**GOAL OF THE EXERCISE:**
Output the entries below exactly as written, omitting pictures.

■ ■ ■ ■

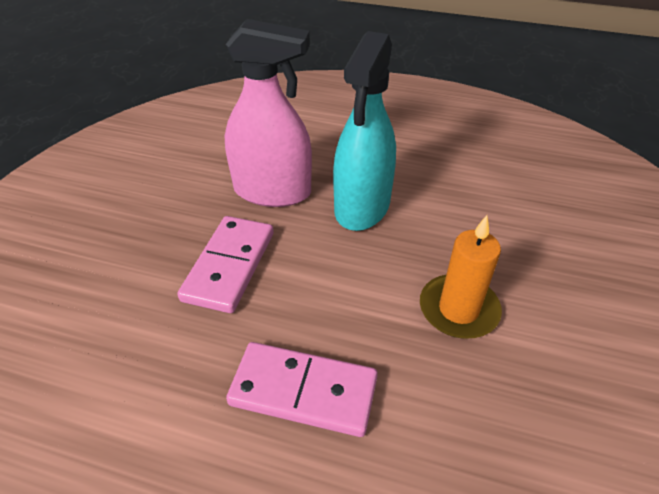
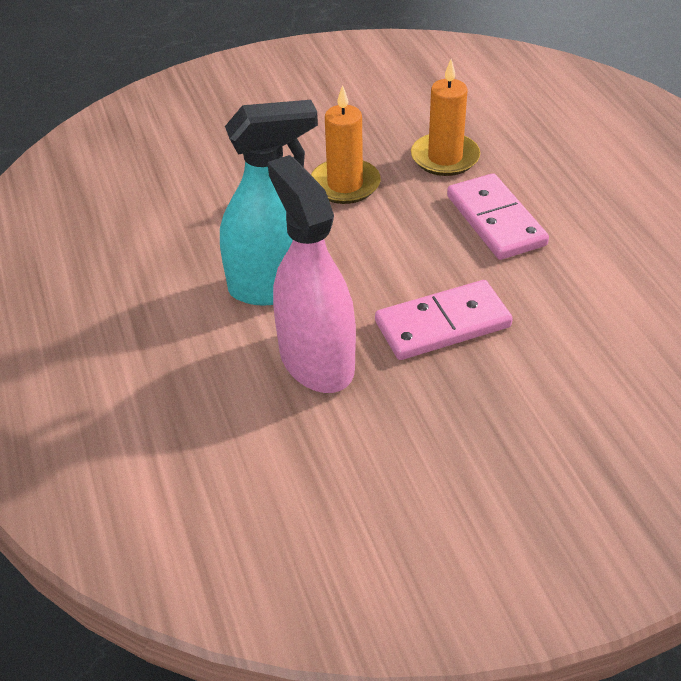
camera: 125 degrees left, 0 degrees up
(446, 426) = (445, 158): none -> orange candle

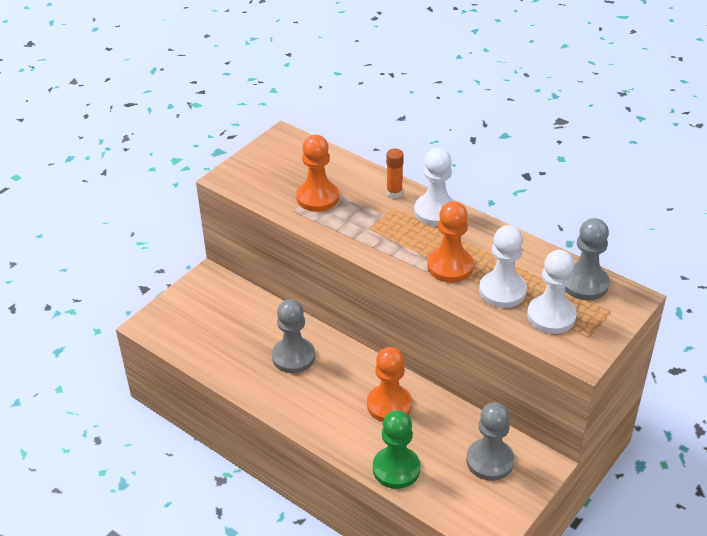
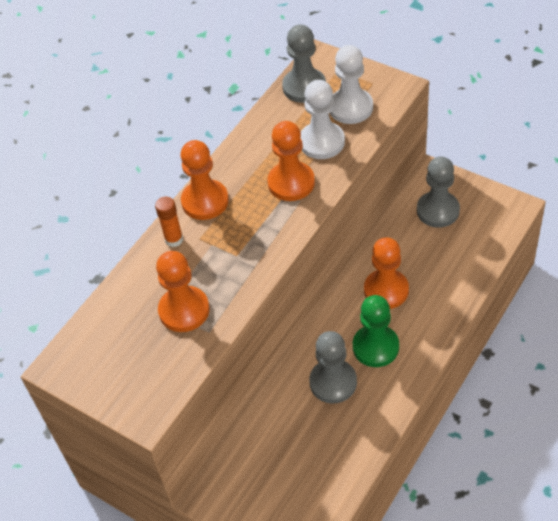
camera: 90 degrees left, 10 degrees up
(396, 469) = (462, 277): green pawn -> green pawn (375, 347)
(435, 211) = (205, 201): white pawn -> orange pawn

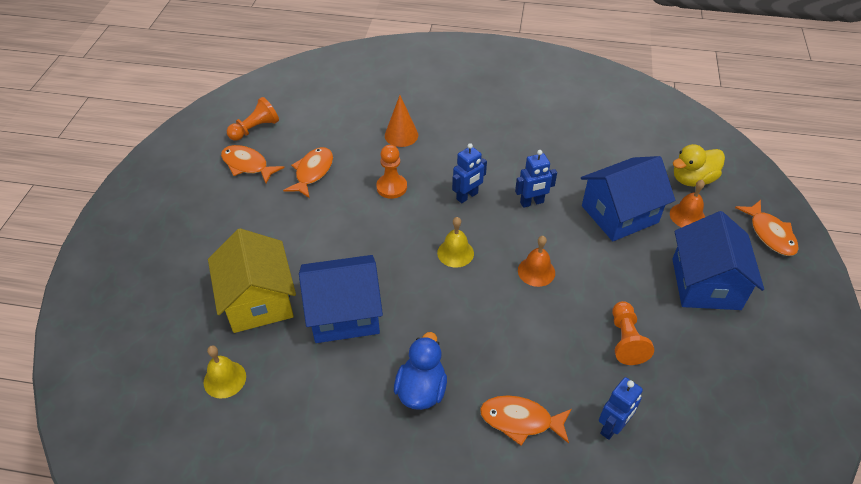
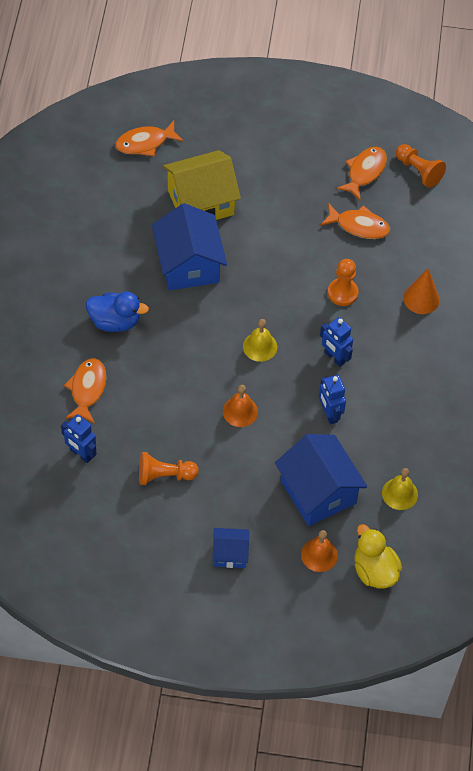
camera: 85 degrees right, 10 degrees up
(224, 379) = (124, 191): yellow bell -> yellow bell (400, 493)
(705, 284) = (230, 554): blue house -> blue house, size x0.52
(770, 234) = (298, 629): orange fish -> orange fish (145, 143)

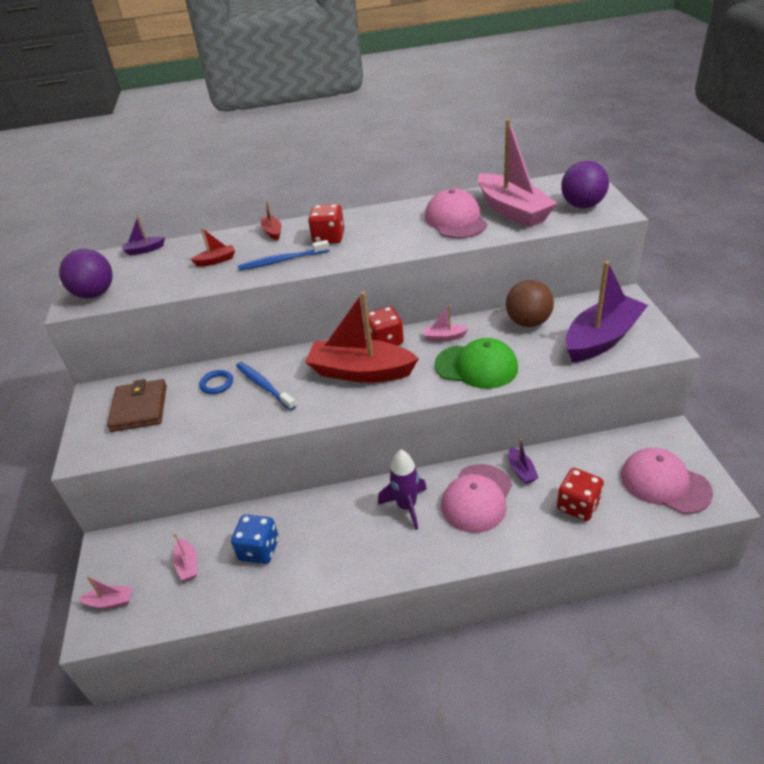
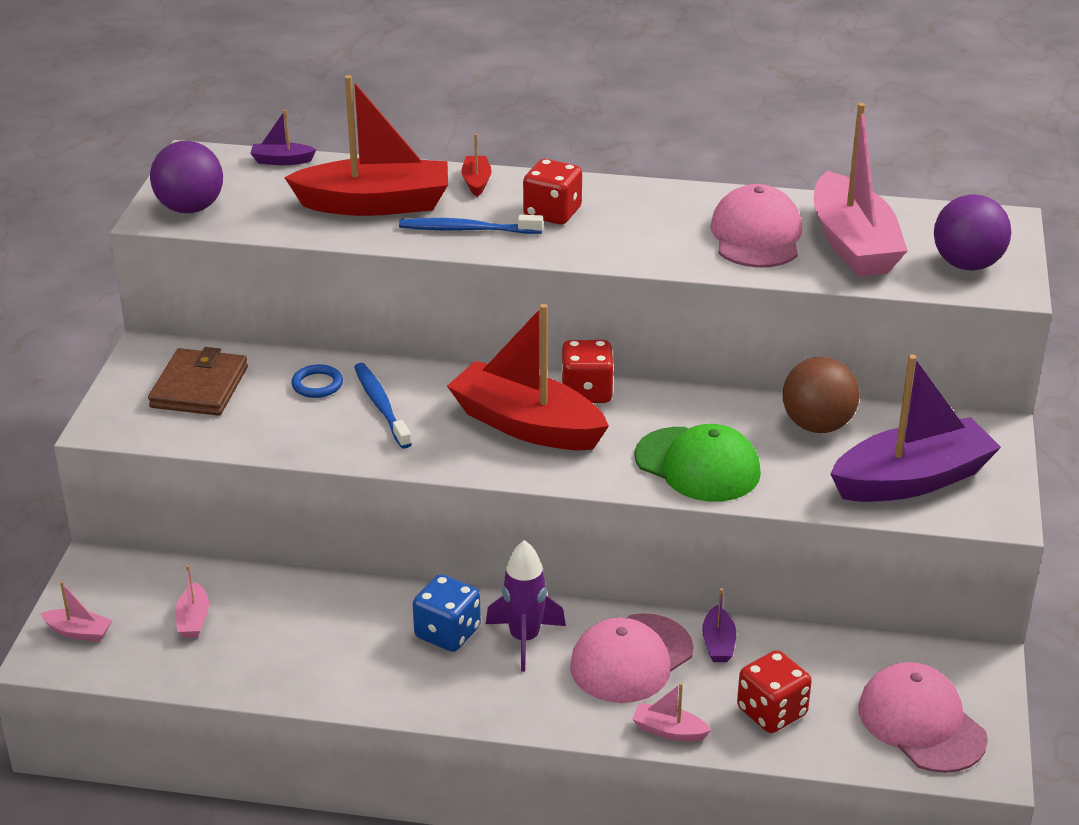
camera: 15 degrees right, 5 degrees down
(216, 260) = (375, 204): red boat -> red boat, size x2.40
(259, 550) = (295, 631): blue dice -> blue dice (447, 633)
(444, 337) = (677, 411): pink boat -> pink boat (669, 731)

■ ■ ■ ■

**PROBLEM SOLUTION:**
camera: 125 degrees left, 0 degrees up
(446, 426) = (445, 158): none -> orange candle

camera: 90 degrees left, 10 degrees up
(396, 469) = (462, 277): green pawn -> green pawn (375, 347)
(435, 211) = (205, 201): white pawn -> orange pawn

camera: 85 degrees right, 10 degrees up
(224, 379) = (124, 191): yellow bell -> yellow bell (400, 493)
(705, 284) = (230, 554): blue house -> blue house, size x0.52
(770, 234) = (298, 629): orange fish -> orange fish (145, 143)

camera: 15 degrees right, 5 degrees down
(216, 260) = (375, 204): red boat -> red boat, size x2.40
(259, 550) = (295, 631): blue dice -> blue dice (447, 633)
(444, 337) = (677, 411): pink boat -> pink boat (669, 731)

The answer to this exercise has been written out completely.